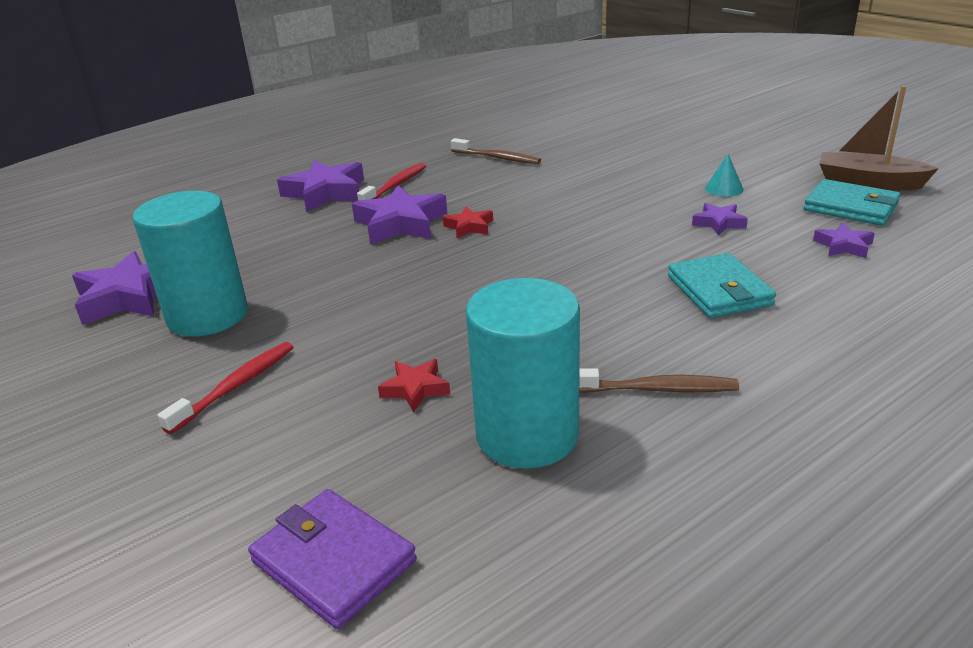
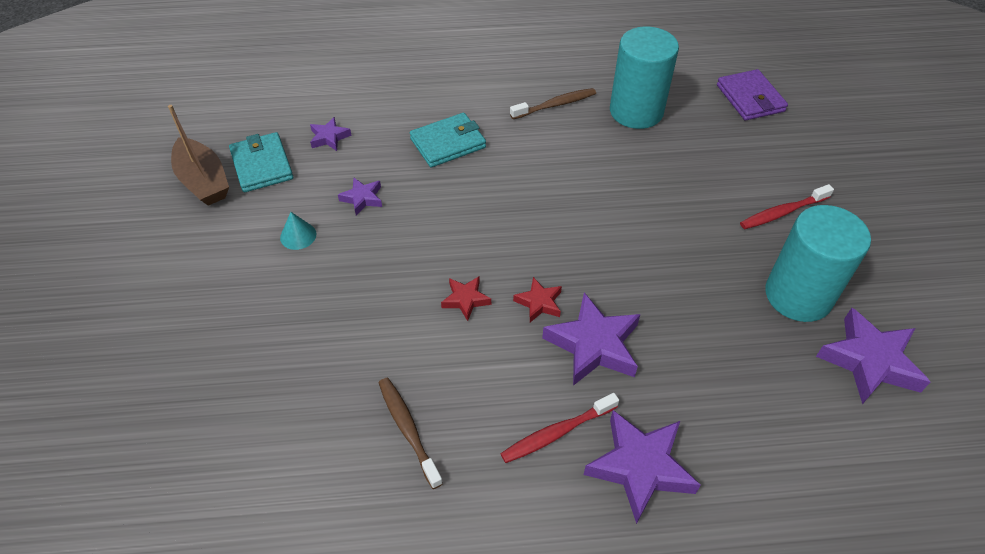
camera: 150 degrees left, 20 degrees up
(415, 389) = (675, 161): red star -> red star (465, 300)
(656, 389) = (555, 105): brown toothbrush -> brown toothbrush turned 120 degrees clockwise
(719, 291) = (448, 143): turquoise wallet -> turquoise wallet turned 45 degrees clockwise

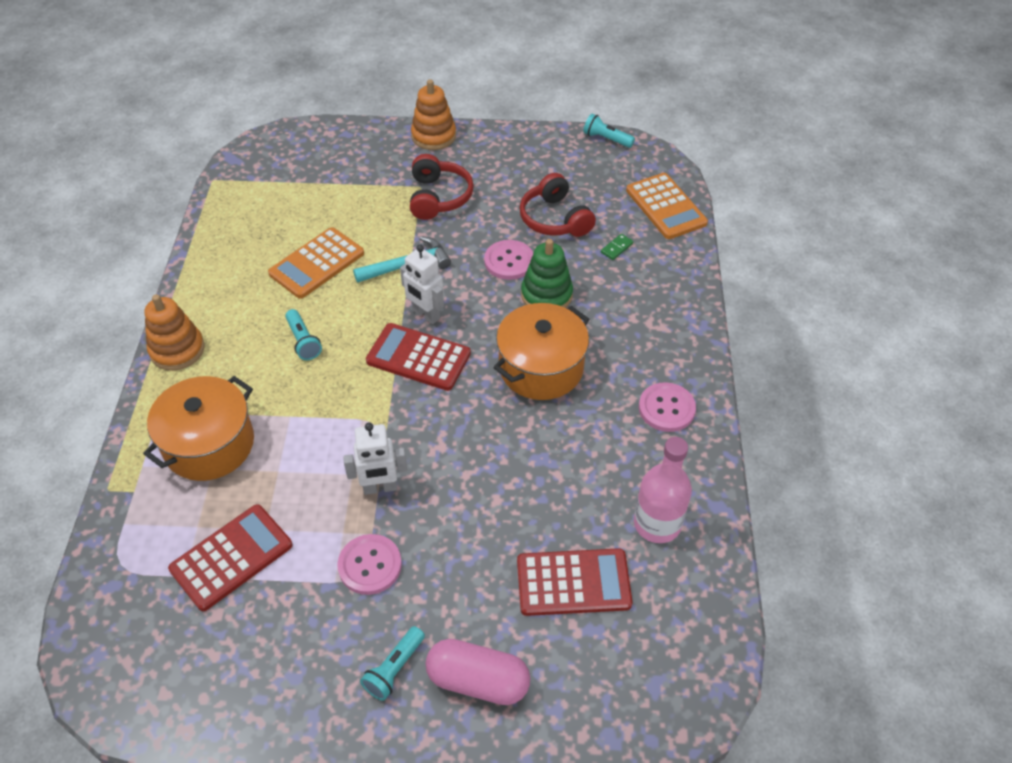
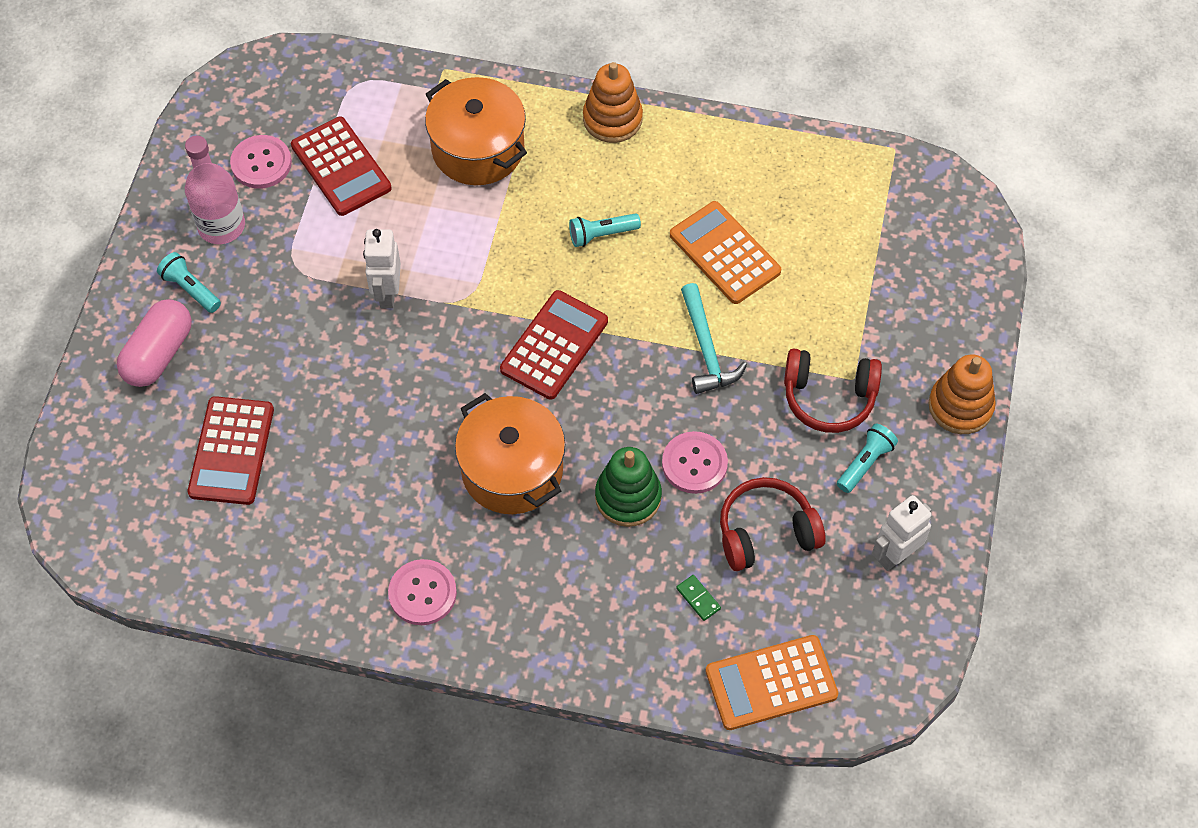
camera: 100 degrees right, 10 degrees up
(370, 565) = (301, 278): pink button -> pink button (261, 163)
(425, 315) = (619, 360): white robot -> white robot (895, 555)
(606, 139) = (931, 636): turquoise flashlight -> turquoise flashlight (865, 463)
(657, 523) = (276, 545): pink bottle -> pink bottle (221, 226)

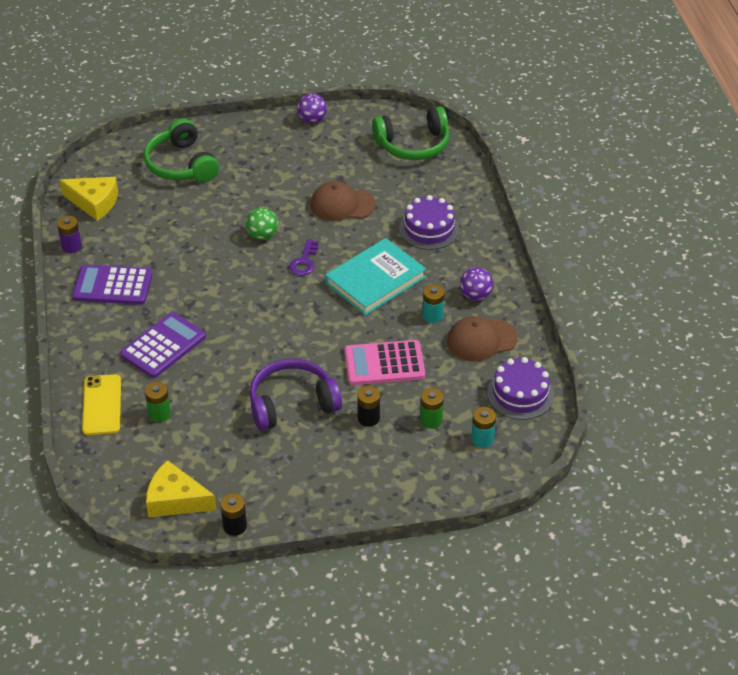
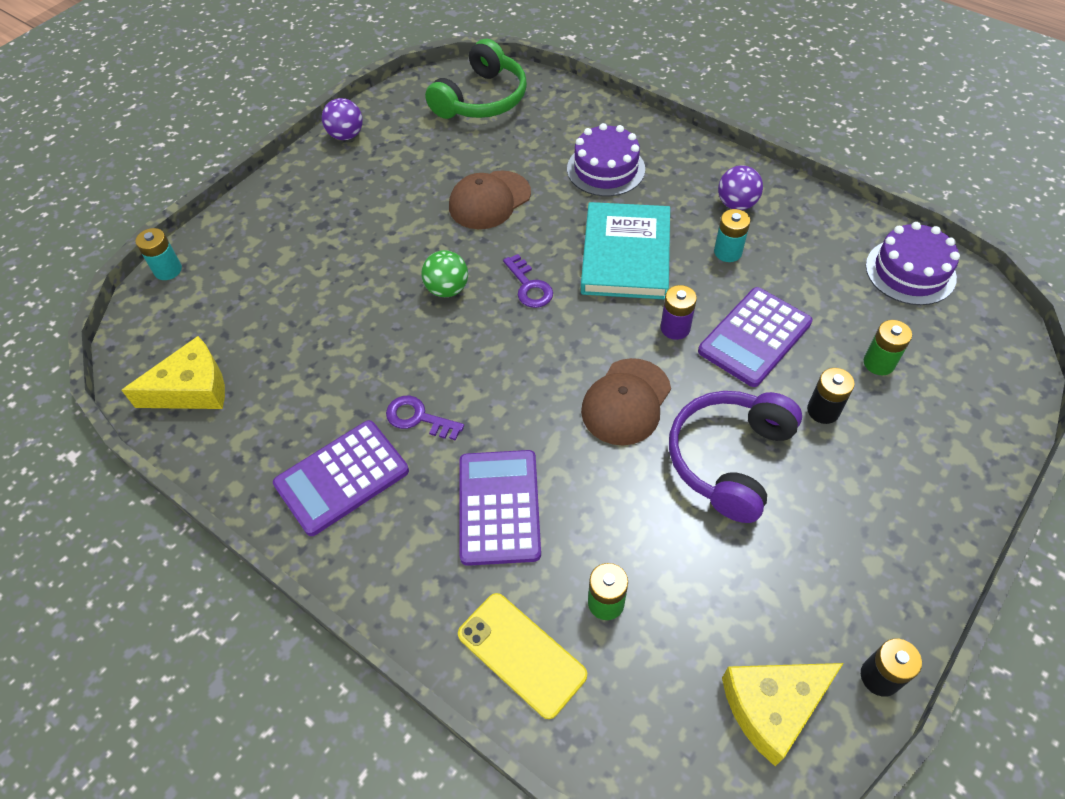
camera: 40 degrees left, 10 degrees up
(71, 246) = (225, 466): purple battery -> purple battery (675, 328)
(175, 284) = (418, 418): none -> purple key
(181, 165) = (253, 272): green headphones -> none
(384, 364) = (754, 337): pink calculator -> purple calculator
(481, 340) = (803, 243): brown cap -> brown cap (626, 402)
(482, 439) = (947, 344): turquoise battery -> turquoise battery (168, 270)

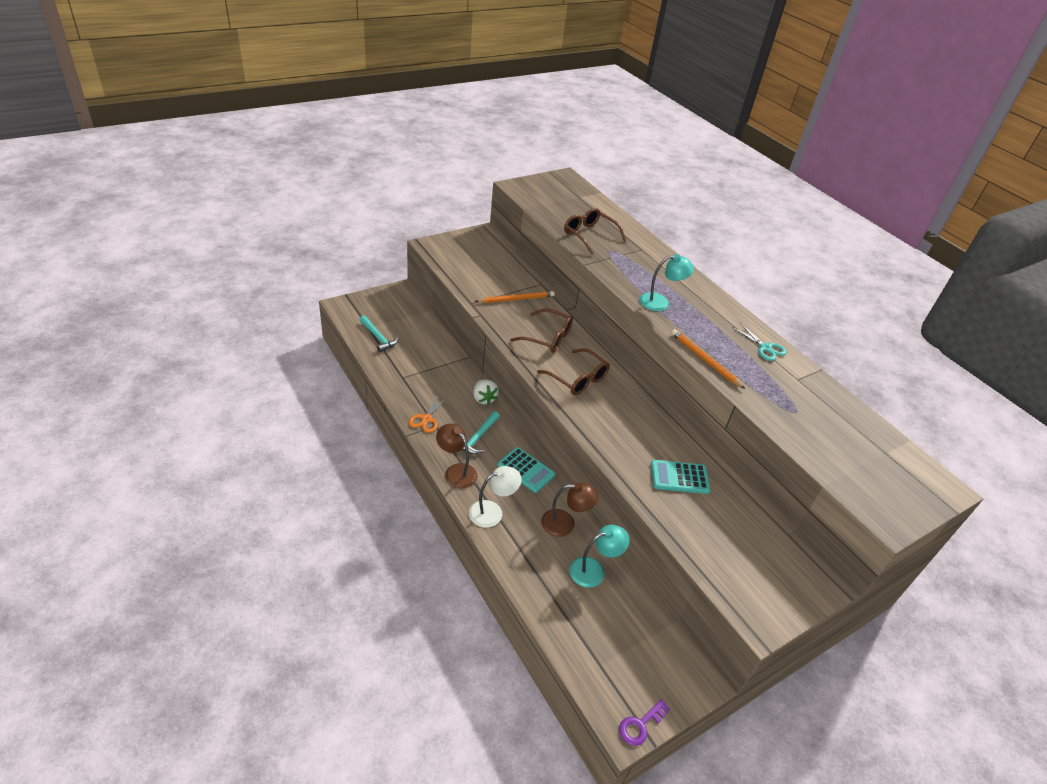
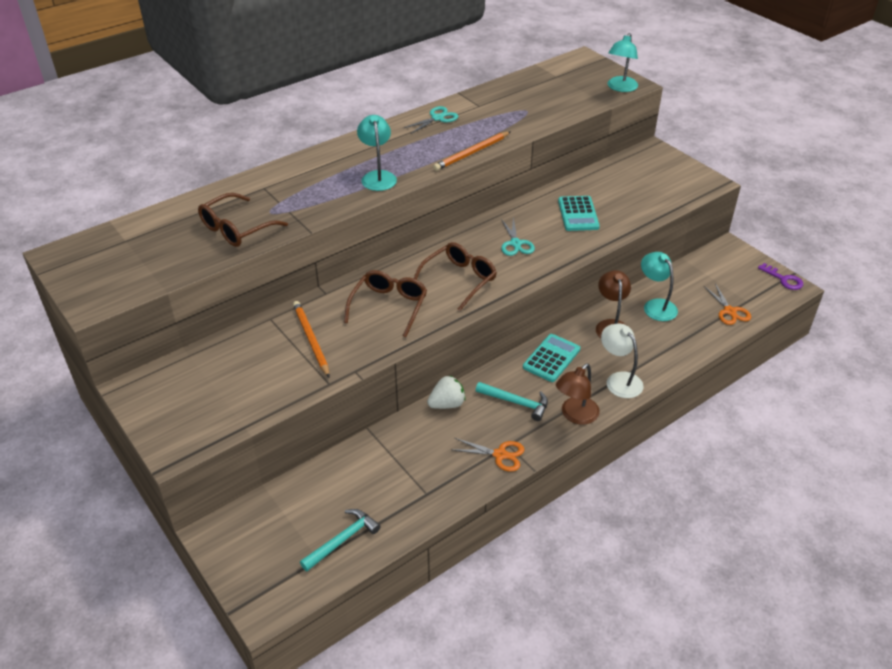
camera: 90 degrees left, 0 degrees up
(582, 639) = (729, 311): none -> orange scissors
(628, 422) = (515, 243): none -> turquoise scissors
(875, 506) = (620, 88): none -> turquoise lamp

----------

→ Exercise details
Take the lines from the start of the material to the line with "(657, 523) = (276, 545): pink", both included, and transcribe them exactly without the pictures.

→ Response area
camera: 150 degrees left, 20 degrees up
(415, 389) = (675, 161): red star -> red star (465, 300)
(656, 389) = (555, 105): brown toothbrush -> brown toothbrush turned 120 degrees clockwise
(719, 291) = (448, 143): turquoise wallet -> turquoise wallet turned 45 degrees clockwise

camera: 100 degrees right, 10 degrees up
(370, 565) = (301, 278): pink button -> pink button (261, 163)
(425, 315) = (619, 360): white robot -> white robot (895, 555)
(606, 139) = (931, 636): turquoise flashlight -> turquoise flashlight (865, 463)
(657, 523) = (276, 545): pink bottle -> pink bottle (221, 226)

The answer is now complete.